◆ Before-and-after coordinate records:

****************************************

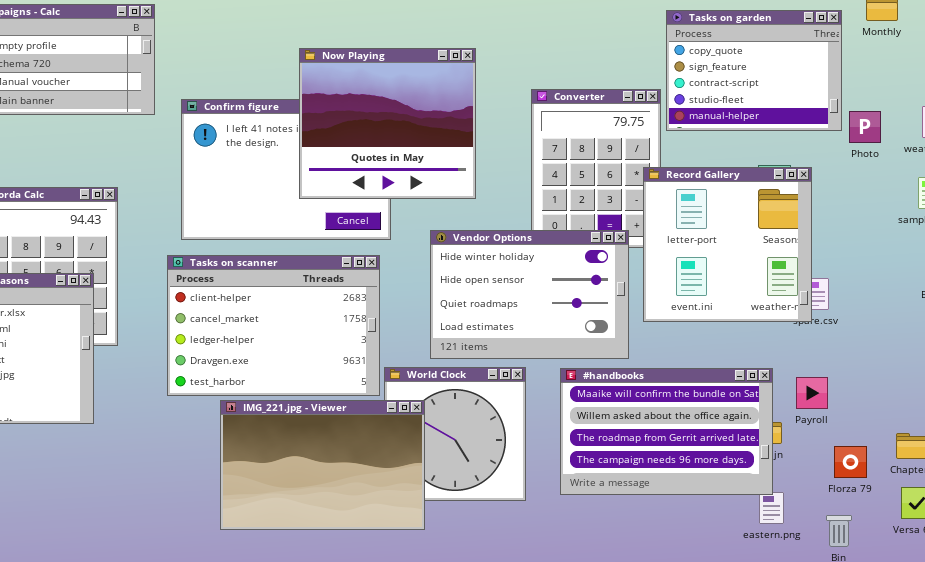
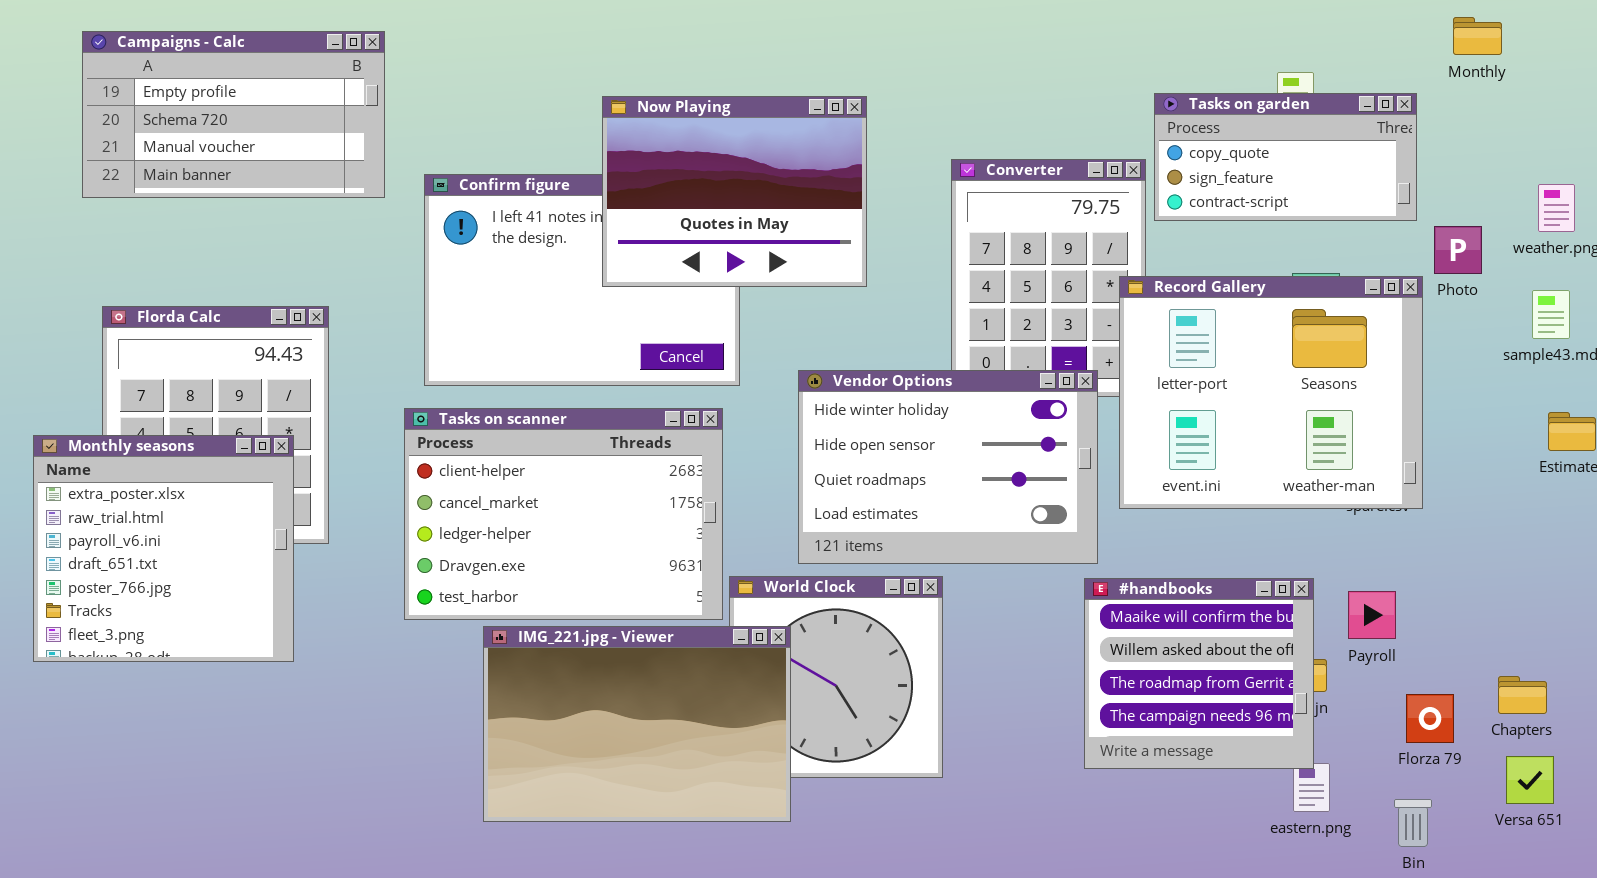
Tasks on garden: [666,10,842,131] -> [1154,93,1417,221], resized
Now Playing: [299,48,476,199] -> [602,96,867,287], resized
Photo: [849,111,881,143] -> [1434,226,1482,274], moved
Record Gallery: [643,167,812,322] -> [1119,276,1423,509], resized
#handbooks: [560,368,773,495] -> [1084,578,1314,769], resized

****************************************

◆ Brief: Write out again every line above exactly as given; the pictures do not belong in the copy.

◆ Solution for this exercise:
Tasks on garden: [666,10,842,131] -> [1154,93,1417,221], resized
Now Playing: [299,48,476,199] -> [602,96,867,287], resized
Photo: [849,111,881,143] -> [1434,226,1482,274], moved
Record Gallery: [643,167,812,322] -> [1119,276,1423,509], resized
#handbooks: [560,368,773,495] -> [1084,578,1314,769], resized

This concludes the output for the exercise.